Source data:
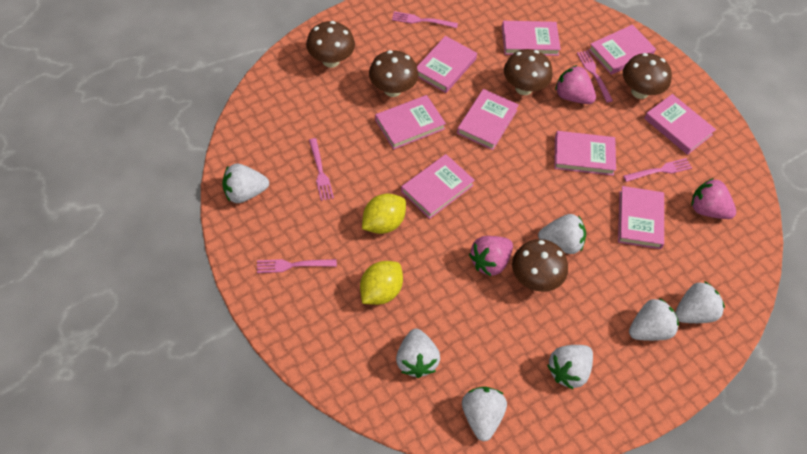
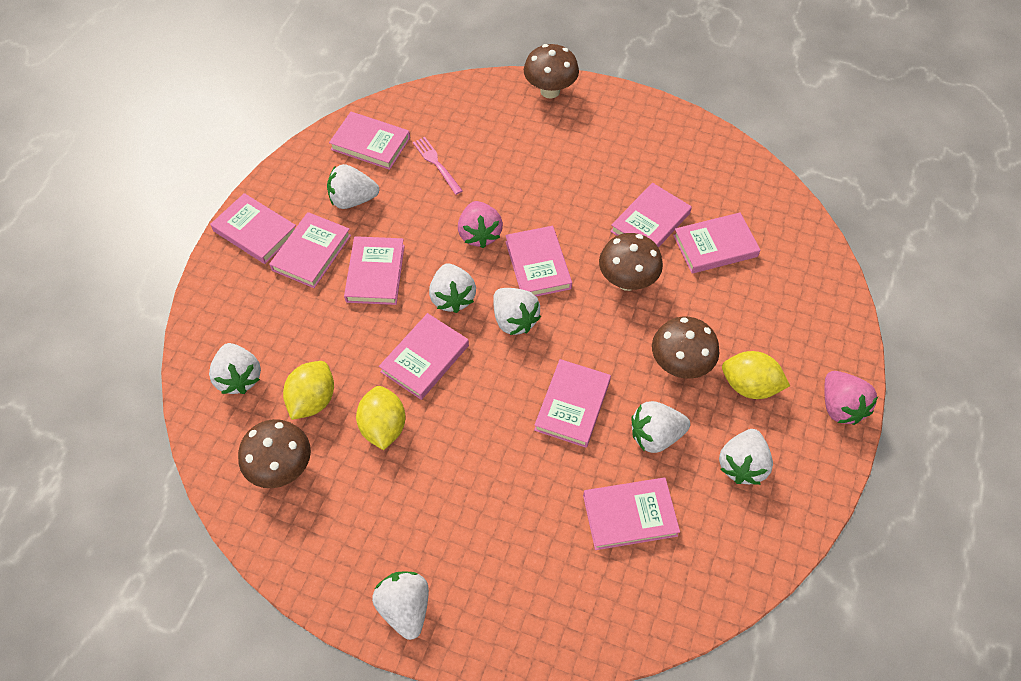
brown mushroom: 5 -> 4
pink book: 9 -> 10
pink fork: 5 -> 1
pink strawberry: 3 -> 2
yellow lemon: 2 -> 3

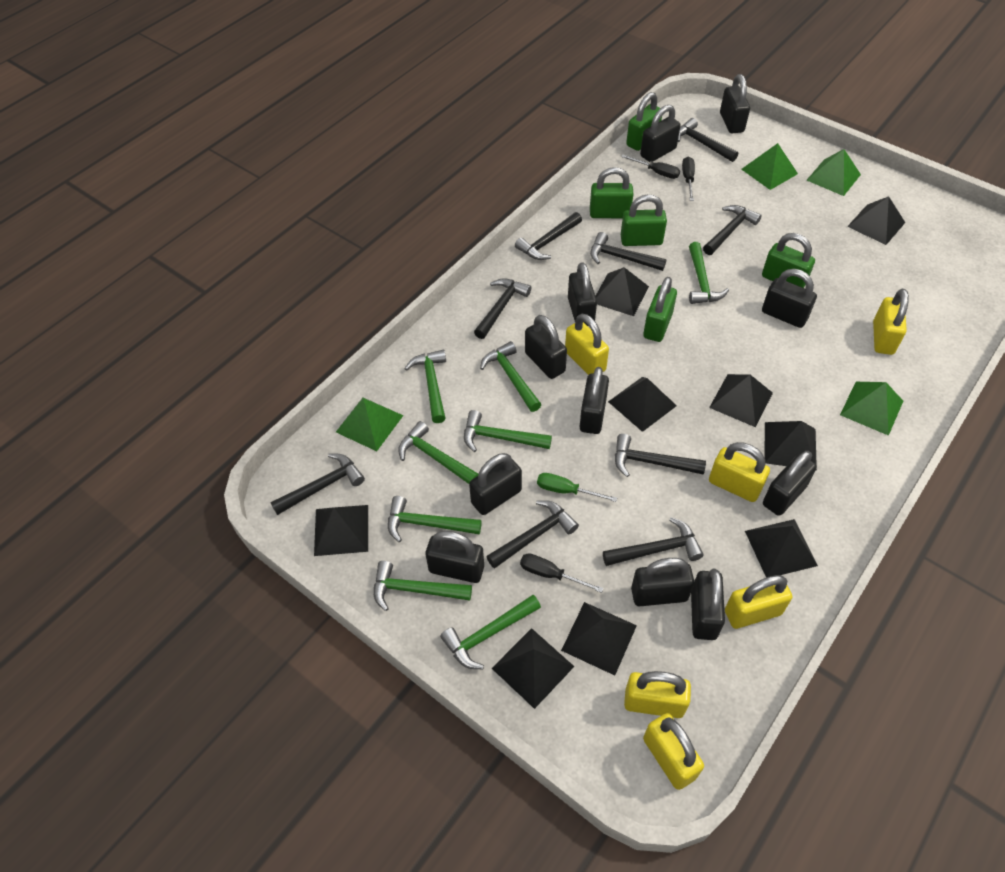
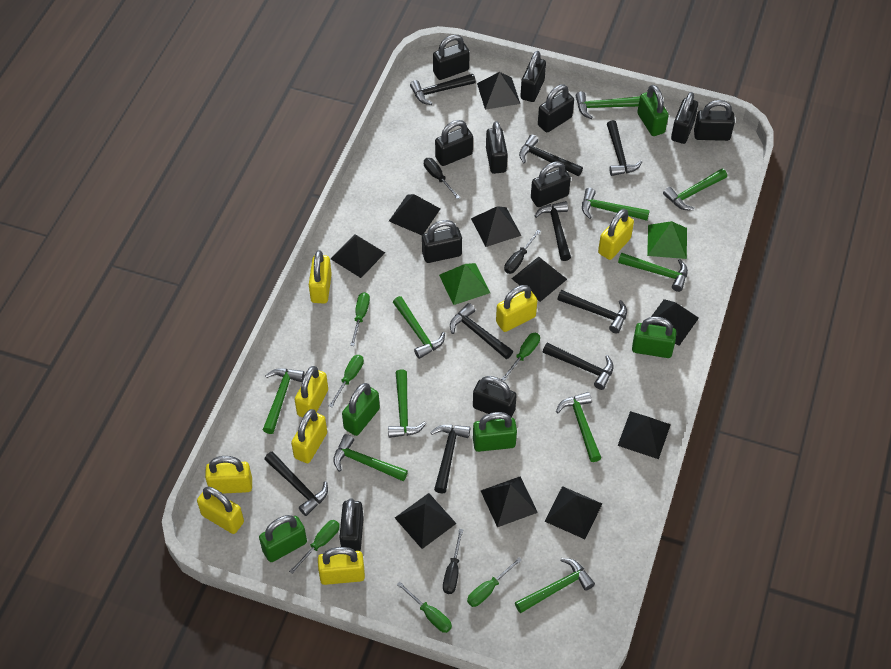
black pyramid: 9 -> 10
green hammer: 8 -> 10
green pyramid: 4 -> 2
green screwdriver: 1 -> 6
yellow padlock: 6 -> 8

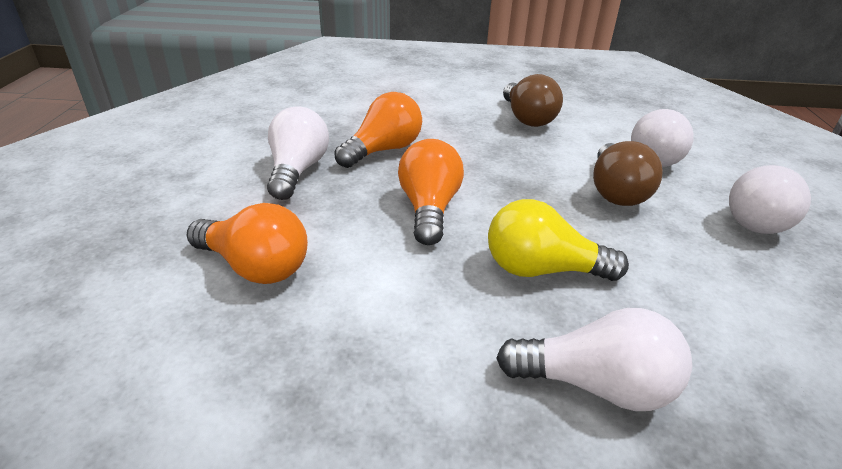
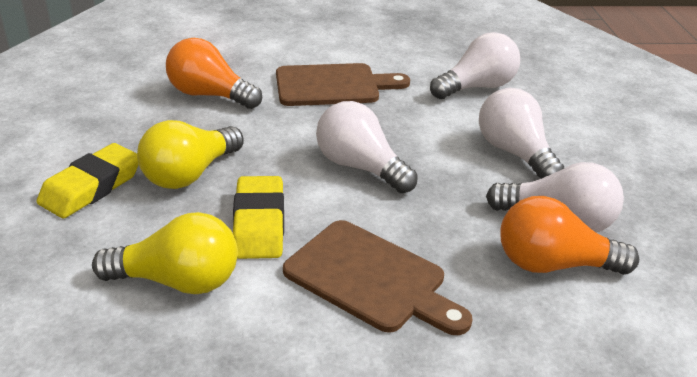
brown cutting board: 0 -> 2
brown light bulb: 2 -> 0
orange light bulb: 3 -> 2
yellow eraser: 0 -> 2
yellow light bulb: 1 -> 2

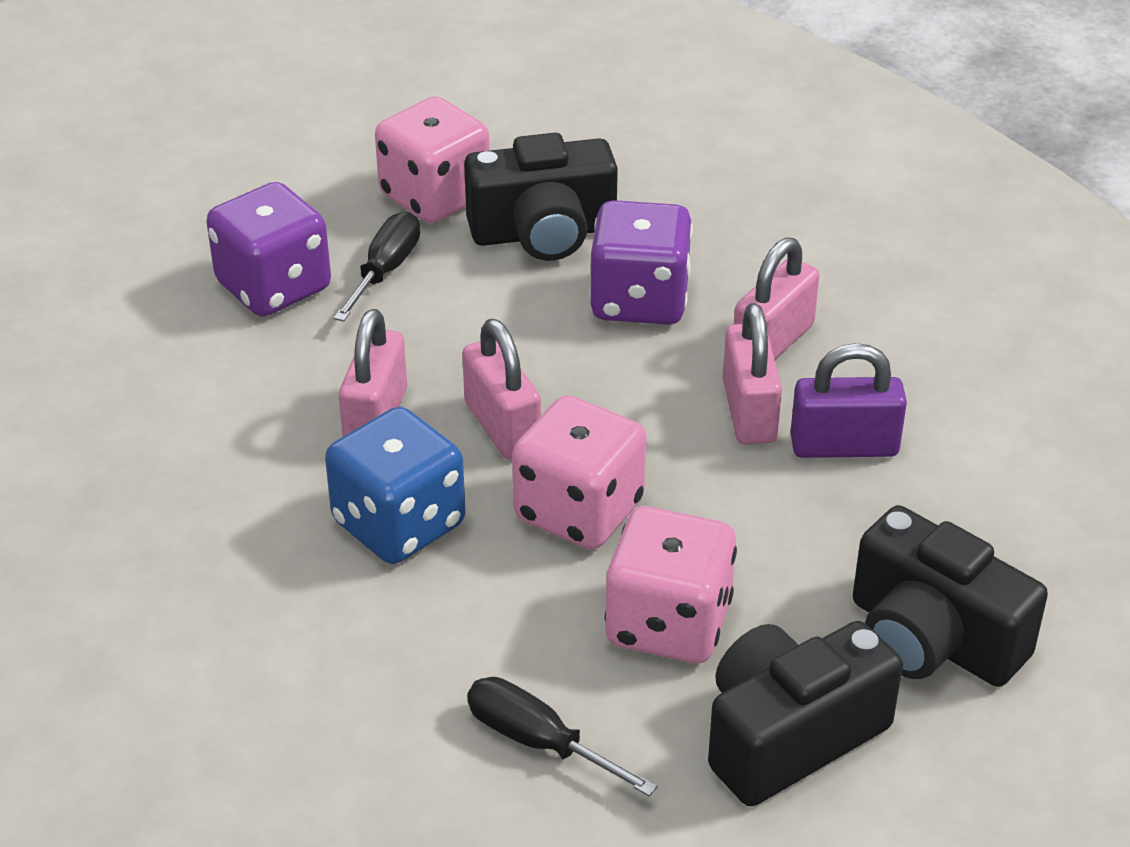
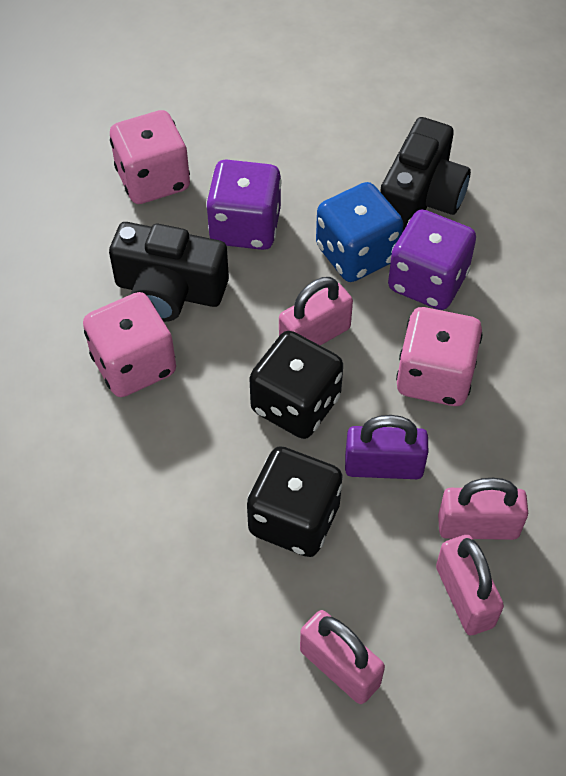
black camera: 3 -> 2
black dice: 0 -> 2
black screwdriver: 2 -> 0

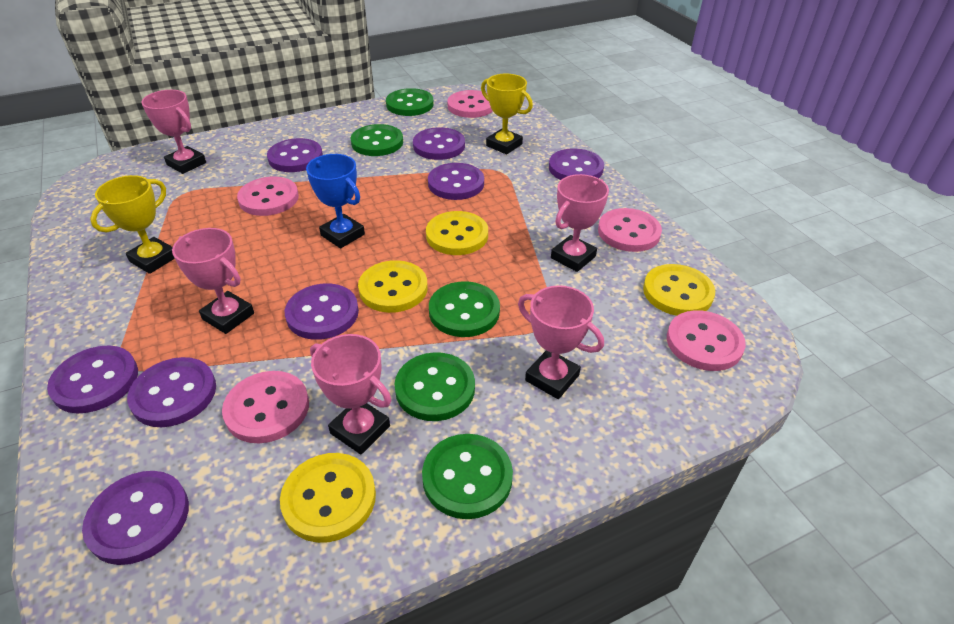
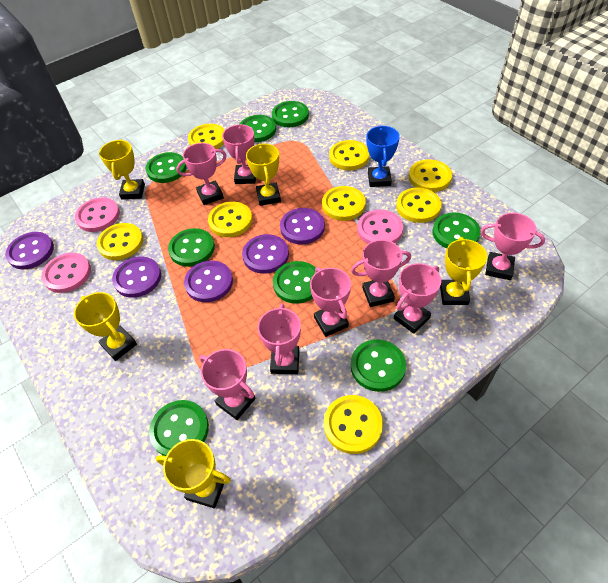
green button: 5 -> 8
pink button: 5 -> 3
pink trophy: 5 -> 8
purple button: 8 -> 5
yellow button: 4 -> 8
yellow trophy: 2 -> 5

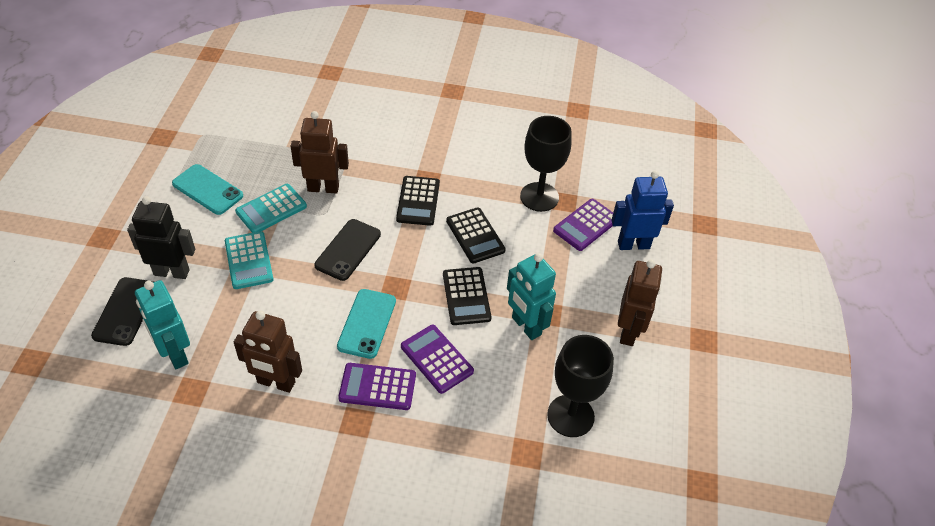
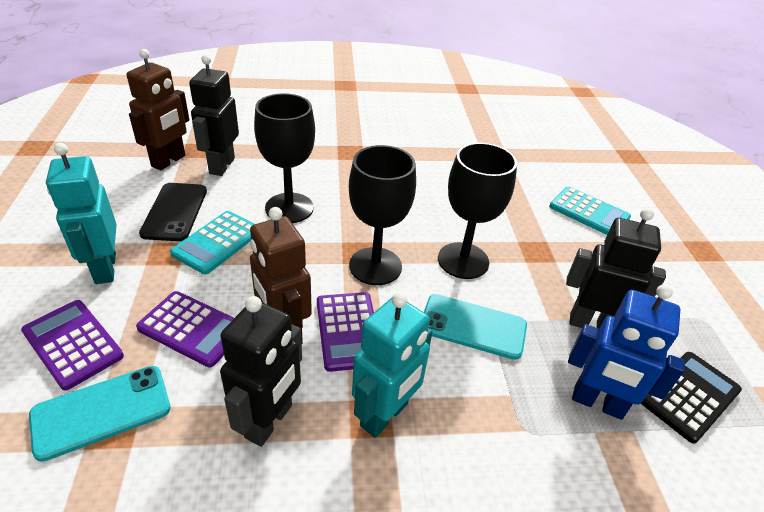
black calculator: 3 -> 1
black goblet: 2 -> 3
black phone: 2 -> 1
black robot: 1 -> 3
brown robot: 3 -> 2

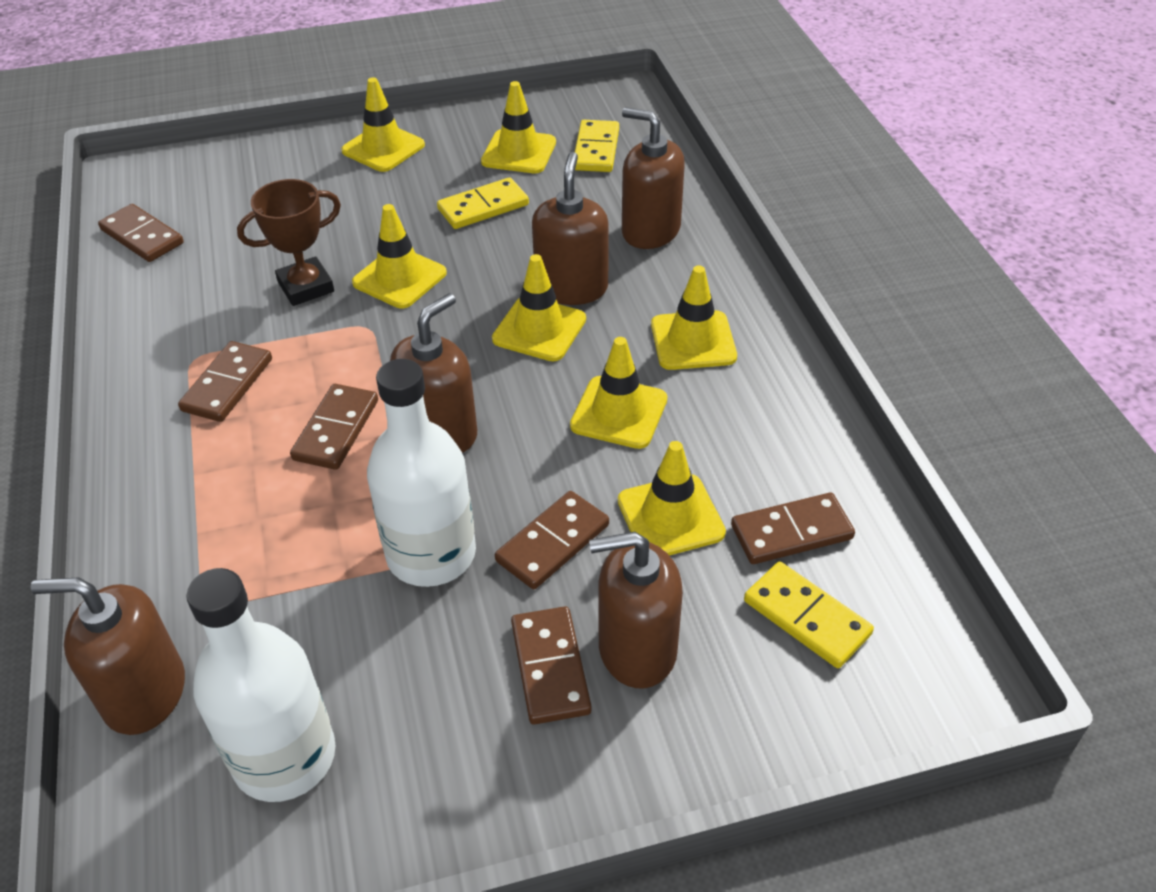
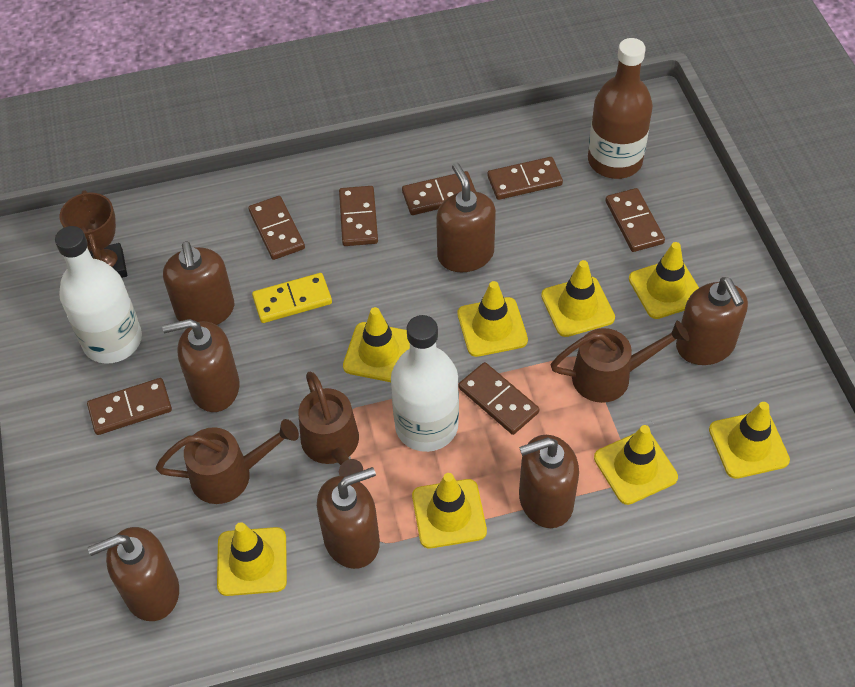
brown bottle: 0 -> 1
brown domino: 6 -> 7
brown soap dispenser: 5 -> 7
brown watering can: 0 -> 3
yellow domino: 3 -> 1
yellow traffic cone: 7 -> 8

Problem requirements: Write out exactly those lines running from the line with "brown soap dispenser: 5 -> 7" to the end of the data above, the first and last included.

Result of the task:
brown soap dispenser: 5 -> 7
brown watering can: 0 -> 3
yellow domino: 3 -> 1
yellow traffic cone: 7 -> 8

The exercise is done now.